*ASSIGNMENT*:
In the data below, locate each line with the word "black" and list it.

(Data records)
* * *

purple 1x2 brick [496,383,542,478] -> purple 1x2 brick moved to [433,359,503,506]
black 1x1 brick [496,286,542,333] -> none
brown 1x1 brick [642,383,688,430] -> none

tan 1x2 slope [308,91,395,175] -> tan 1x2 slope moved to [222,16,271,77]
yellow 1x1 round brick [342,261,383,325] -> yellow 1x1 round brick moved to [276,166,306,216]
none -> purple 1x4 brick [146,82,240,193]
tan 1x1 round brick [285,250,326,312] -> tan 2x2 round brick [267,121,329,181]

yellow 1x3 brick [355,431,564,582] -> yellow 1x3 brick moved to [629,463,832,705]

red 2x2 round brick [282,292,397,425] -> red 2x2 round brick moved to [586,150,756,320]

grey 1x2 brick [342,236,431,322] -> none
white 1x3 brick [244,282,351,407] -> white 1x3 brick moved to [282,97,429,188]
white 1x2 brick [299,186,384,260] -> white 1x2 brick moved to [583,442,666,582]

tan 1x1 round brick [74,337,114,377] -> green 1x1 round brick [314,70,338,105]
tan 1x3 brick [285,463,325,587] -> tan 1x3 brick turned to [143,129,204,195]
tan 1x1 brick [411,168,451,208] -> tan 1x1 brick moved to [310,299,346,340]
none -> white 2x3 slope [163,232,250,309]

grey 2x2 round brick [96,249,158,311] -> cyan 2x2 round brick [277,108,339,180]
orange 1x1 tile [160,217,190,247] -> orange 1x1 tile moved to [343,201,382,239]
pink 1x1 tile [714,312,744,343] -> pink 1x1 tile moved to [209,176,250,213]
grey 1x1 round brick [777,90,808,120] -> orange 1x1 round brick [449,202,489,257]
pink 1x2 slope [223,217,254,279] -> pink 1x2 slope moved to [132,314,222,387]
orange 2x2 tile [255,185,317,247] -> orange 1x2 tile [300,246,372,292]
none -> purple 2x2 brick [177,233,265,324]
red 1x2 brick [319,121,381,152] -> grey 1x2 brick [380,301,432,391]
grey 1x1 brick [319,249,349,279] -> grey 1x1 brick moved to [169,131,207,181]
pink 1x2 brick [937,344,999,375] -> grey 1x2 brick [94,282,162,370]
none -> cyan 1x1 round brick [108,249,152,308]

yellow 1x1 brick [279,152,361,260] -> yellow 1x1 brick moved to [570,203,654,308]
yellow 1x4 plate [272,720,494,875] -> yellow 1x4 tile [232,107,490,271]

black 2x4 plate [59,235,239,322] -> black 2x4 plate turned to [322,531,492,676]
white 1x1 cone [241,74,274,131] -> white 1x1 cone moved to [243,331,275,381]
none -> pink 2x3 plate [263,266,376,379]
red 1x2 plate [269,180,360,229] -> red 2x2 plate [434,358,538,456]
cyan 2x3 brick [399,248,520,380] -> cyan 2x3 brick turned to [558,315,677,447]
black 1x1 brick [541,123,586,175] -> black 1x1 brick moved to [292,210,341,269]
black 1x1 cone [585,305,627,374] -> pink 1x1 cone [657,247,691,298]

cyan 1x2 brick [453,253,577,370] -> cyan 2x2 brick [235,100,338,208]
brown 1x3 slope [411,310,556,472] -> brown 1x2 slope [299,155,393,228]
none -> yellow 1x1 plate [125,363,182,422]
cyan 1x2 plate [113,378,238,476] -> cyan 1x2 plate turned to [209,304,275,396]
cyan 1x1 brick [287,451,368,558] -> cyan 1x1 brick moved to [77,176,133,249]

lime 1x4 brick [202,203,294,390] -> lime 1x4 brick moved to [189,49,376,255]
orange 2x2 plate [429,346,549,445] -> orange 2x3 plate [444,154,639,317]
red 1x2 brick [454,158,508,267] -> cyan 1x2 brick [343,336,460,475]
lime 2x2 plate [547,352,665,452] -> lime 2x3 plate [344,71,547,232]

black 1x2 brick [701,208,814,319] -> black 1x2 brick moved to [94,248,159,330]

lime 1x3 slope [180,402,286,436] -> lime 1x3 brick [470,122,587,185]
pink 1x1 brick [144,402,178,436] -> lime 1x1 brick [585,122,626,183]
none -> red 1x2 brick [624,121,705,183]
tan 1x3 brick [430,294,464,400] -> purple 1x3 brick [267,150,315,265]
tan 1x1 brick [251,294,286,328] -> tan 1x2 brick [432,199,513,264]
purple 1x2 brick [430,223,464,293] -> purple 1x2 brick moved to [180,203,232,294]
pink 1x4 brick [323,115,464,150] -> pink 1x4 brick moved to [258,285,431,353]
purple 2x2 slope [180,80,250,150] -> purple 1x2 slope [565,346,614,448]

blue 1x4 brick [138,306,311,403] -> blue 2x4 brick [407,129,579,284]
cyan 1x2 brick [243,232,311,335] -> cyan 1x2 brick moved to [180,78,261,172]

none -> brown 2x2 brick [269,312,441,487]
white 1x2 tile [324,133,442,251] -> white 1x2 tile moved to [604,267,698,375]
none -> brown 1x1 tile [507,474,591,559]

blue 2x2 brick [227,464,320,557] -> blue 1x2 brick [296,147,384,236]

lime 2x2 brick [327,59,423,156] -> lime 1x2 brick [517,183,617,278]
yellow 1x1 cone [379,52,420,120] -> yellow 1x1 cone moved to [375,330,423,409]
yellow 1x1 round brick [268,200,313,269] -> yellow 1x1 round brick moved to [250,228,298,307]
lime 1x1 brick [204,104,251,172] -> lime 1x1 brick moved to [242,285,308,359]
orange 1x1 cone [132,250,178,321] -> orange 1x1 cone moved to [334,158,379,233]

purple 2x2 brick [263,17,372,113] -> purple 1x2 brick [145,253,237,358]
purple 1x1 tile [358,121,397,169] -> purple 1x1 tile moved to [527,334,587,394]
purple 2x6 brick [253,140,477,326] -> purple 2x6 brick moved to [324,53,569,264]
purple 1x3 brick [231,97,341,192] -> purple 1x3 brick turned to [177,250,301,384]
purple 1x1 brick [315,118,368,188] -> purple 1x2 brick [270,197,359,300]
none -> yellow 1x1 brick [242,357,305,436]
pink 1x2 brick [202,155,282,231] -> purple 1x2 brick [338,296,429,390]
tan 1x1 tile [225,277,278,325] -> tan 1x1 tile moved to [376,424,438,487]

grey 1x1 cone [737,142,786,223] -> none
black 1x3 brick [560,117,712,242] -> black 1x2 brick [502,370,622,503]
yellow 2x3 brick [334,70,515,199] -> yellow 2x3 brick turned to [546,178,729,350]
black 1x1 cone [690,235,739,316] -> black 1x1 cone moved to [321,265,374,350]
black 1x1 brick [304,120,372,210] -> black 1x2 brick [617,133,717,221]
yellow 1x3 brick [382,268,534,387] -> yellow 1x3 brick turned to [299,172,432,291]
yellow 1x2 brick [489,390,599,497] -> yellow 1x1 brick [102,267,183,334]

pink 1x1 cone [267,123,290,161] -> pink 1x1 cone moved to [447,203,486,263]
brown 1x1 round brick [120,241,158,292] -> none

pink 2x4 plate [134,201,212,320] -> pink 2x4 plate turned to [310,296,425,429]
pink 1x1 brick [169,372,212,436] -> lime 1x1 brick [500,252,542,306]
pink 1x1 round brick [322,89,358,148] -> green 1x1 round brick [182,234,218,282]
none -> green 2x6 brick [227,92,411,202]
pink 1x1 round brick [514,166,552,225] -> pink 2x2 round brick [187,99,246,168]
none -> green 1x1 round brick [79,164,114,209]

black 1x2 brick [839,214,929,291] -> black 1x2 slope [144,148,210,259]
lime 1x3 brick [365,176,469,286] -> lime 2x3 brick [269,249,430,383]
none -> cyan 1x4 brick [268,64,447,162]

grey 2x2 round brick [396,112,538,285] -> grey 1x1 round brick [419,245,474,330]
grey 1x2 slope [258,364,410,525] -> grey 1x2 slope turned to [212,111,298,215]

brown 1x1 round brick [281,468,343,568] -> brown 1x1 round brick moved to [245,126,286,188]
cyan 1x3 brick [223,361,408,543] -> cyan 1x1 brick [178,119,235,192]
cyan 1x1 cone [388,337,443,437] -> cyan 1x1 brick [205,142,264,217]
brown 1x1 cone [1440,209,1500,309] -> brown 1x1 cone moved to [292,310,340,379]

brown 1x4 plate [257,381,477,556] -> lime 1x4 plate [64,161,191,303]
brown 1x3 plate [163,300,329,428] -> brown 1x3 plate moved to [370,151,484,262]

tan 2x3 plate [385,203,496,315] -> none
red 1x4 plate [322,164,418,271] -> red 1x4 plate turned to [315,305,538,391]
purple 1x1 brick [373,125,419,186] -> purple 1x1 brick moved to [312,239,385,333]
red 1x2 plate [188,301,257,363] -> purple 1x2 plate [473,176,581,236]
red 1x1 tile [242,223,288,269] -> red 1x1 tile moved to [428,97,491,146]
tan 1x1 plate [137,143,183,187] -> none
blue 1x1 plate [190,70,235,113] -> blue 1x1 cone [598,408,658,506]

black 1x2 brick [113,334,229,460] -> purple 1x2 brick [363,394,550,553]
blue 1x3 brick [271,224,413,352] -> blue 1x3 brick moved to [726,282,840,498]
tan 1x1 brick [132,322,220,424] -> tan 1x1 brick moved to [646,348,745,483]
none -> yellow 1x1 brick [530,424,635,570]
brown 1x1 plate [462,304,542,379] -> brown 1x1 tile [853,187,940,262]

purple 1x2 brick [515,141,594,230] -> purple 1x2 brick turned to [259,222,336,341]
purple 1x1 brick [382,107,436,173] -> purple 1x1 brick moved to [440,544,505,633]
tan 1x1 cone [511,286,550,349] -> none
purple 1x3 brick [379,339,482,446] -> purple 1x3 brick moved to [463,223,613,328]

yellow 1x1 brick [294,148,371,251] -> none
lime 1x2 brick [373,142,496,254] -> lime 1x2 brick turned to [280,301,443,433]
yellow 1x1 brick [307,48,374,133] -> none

* * *

*ANSWER SECTION*:
black 1x1 brick [496,286,542,333] -> none
black 2x4 plate [59,235,239,322] -> black 2x4 plate turned to [322,531,492,676]
black 1x1 brick [541,123,586,175] -> black 1x1 brick moved to [292,210,341,269]
black 1x1 cone [585,305,627,374] -> pink 1x1 cone [657,247,691,298]
black 1x2 brick [701,208,814,319] -> black 1x2 brick moved to [94,248,159,330]
black 1x3 brick [560,117,712,242] -> black 1x2 brick [502,370,622,503]
black 1x1 cone [690,235,739,316] -> black 1x1 cone moved to [321,265,374,350]
black 1x1 brick [304,120,372,210] -> black 1x2 brick [617,133,717,221]
black 1x2 brick [839,214,929,291] -> black 1x2 slope [144,148,210,259]
black 1x2 brick [113,334,229,460] -> purple 1x2 brick [363,394,550,553]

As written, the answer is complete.